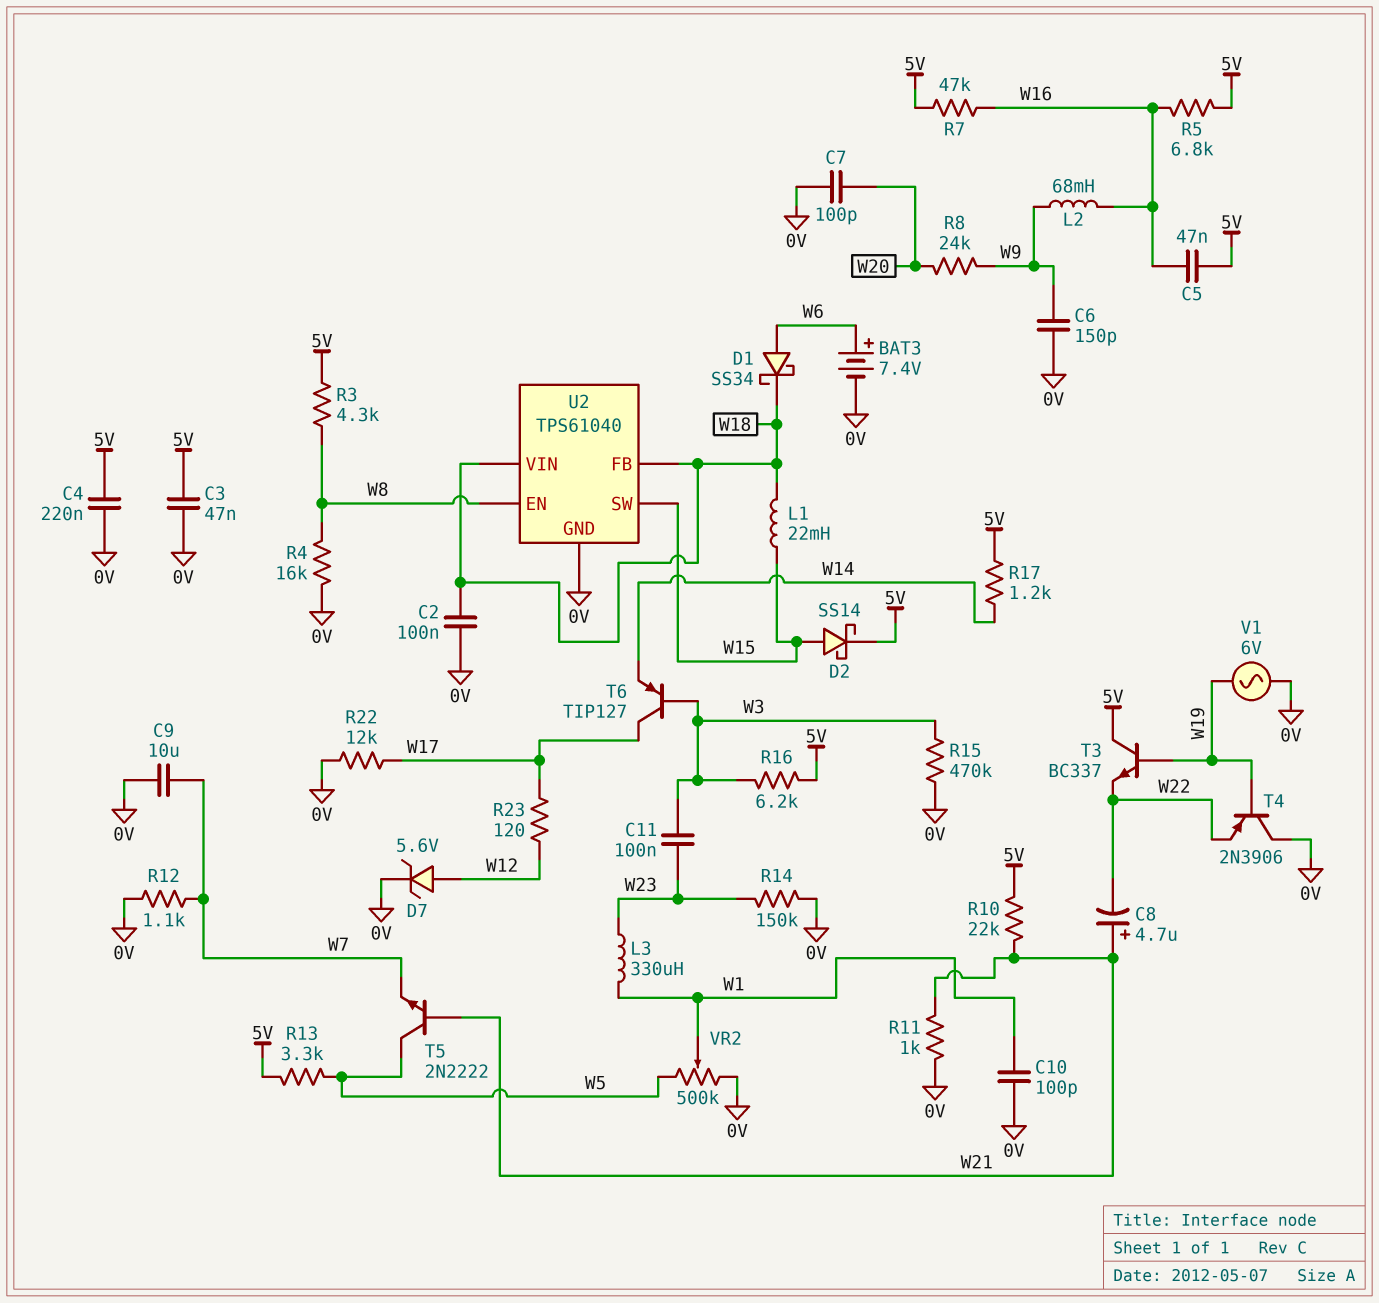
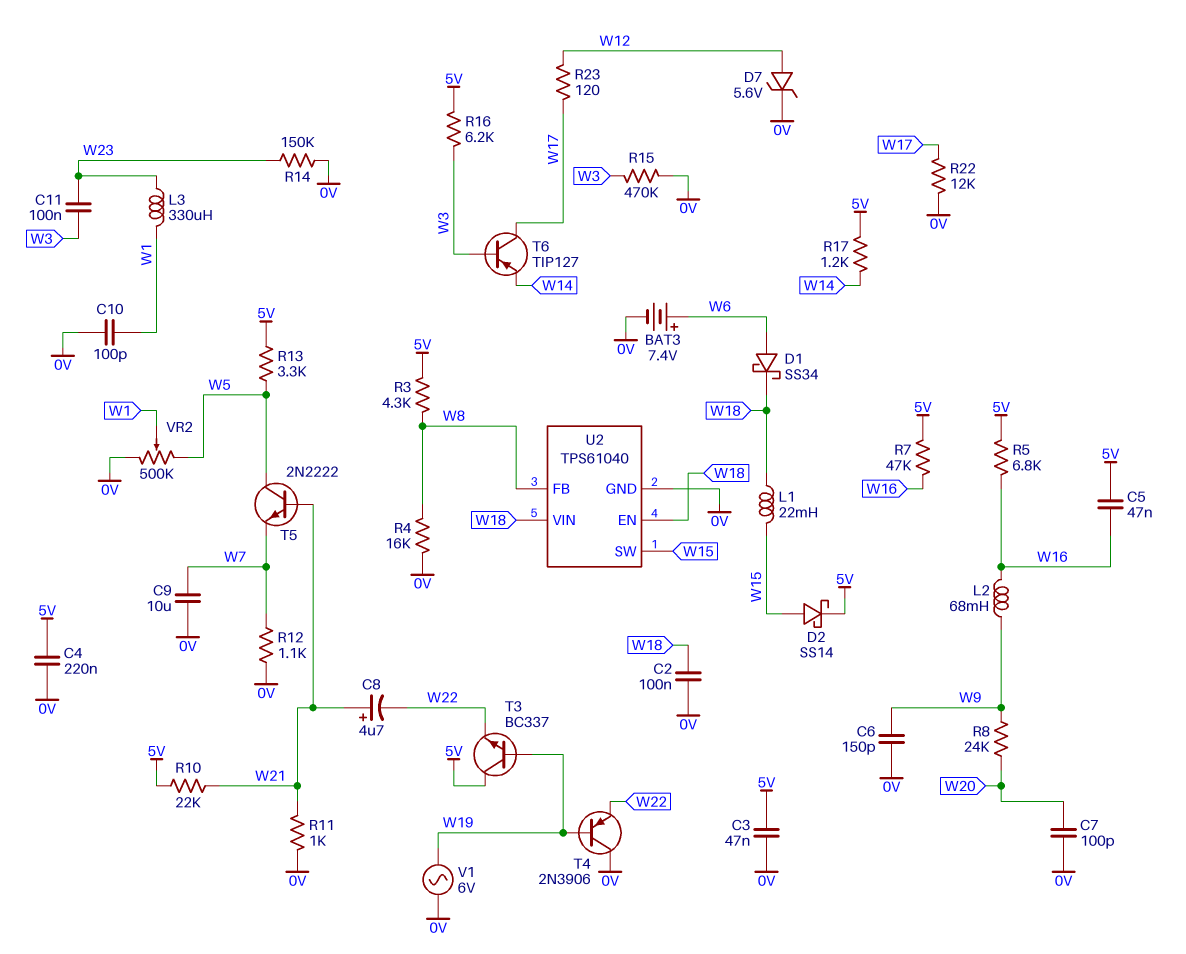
U2 pin EN: W8 -> W18
U2 pin FB: W18 -> W8

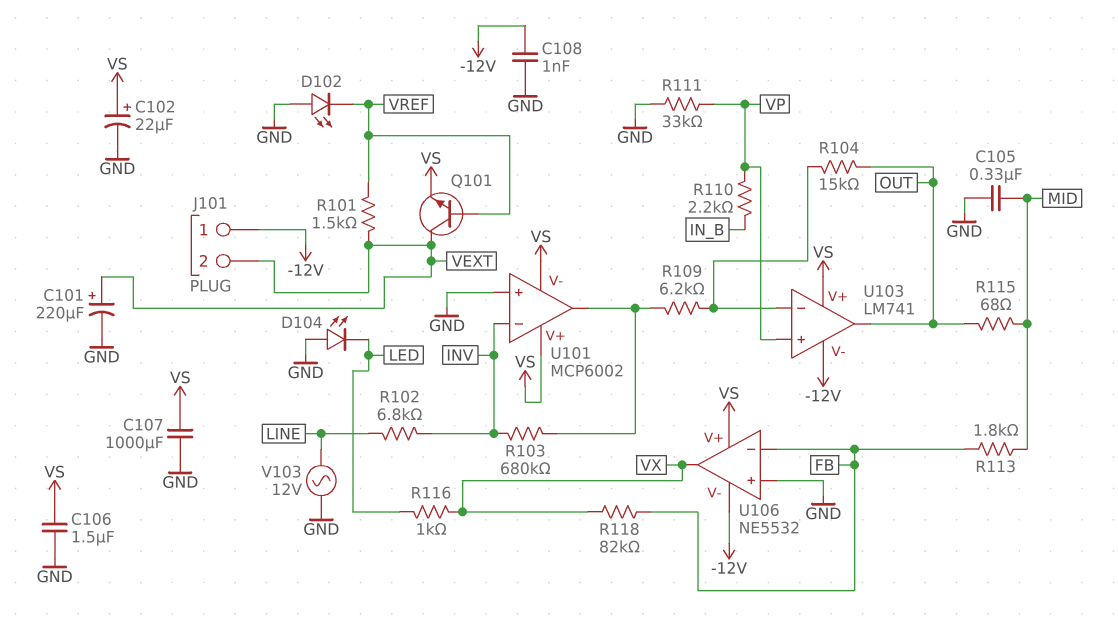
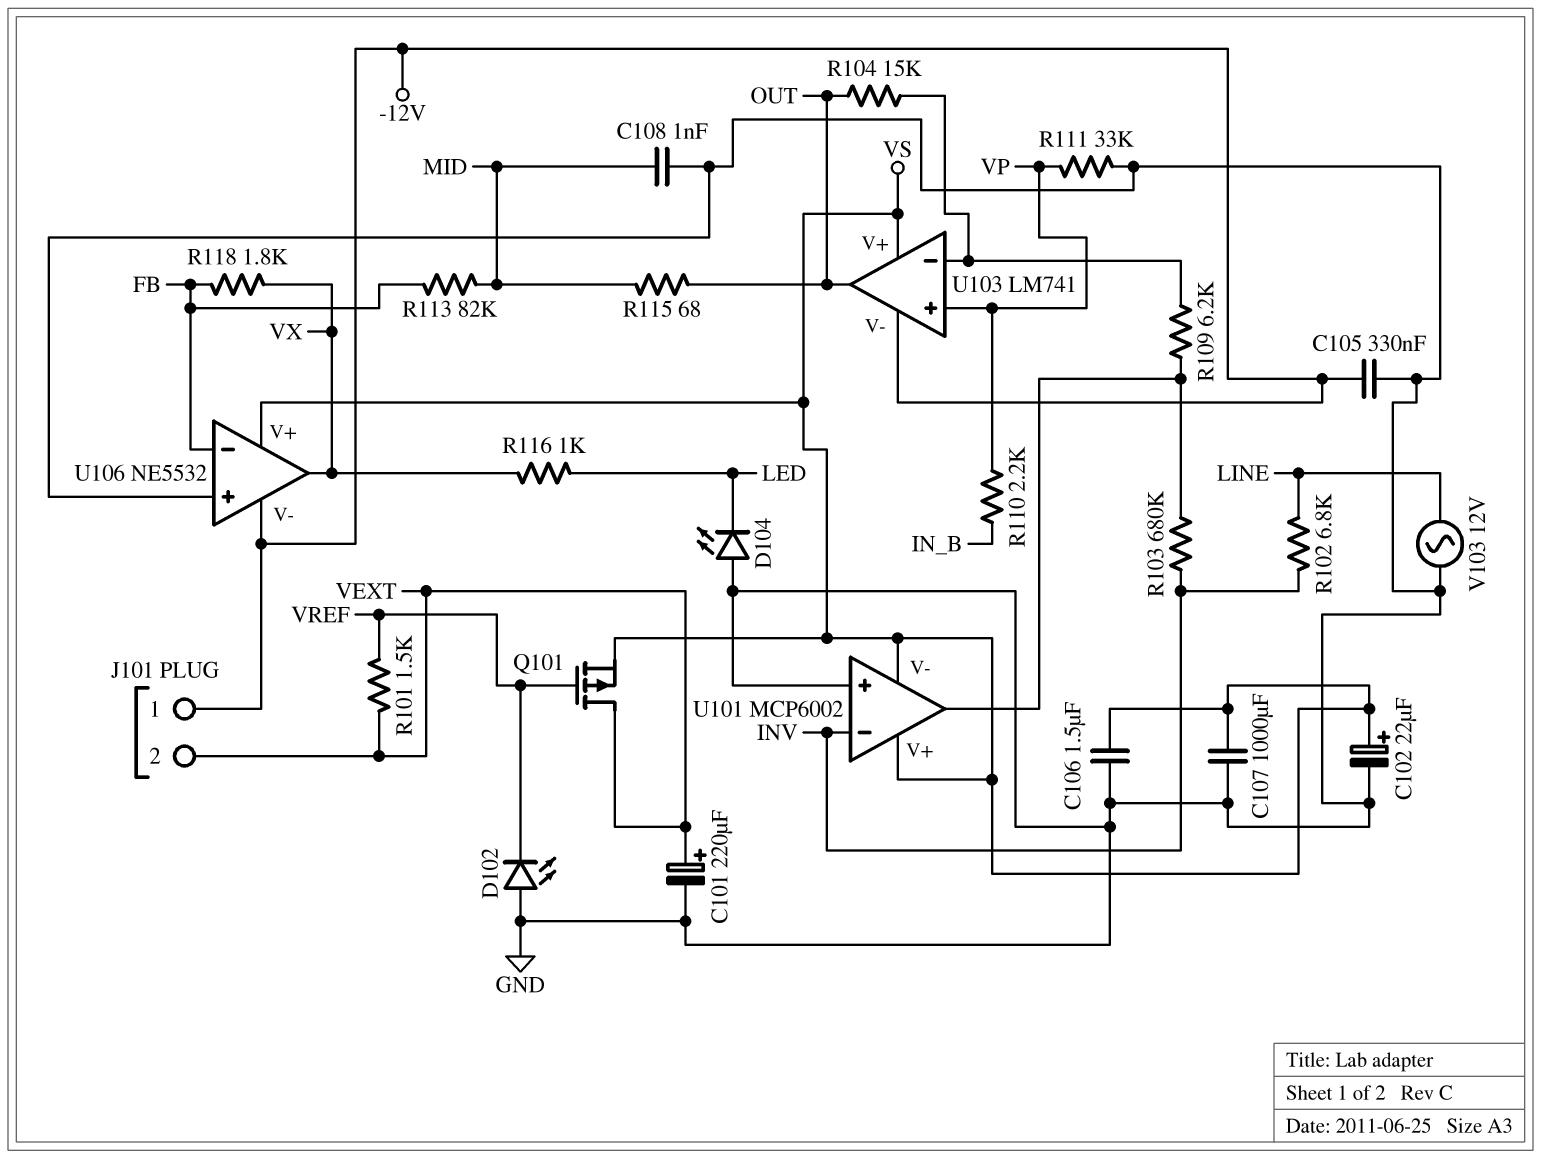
C105: 330nF (GND, MID) -> 330nF (-12V, GND)
C108: 1nF (-12V, GND) -> 1nF (GND, MID)
Q101: NPN (B VREF, C VEXT, E VS) -> PMOS (G VREF, D VEXT, S VS)
R113: 1.8k (FB, MID) -> 82k (FB, MID)
R118: 82k (FB, VX) -> 1.8k (FB, VX)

----------------

- _Work item_
Repeat each entry exactly as it appears; skip any picture.

- _Exercise result_
U2 pin EN: W8 -> W18
U2 pin FB: W18 -> W8

C105: 330nF (GND, MID) -> 330nF (-12V, GND)
C108: 1nF (-12V, GND) -> 1nF (GND, MID)
Q101: NPN (B VREF, C VEXT, E VS) -> PMOS (G VREF, D VEXT, S VS)
R113: 1.8k (FB, MID) -> 82k (FB, MID)
R118: 82k (FB, VX) -> 1.8k (FB, VX)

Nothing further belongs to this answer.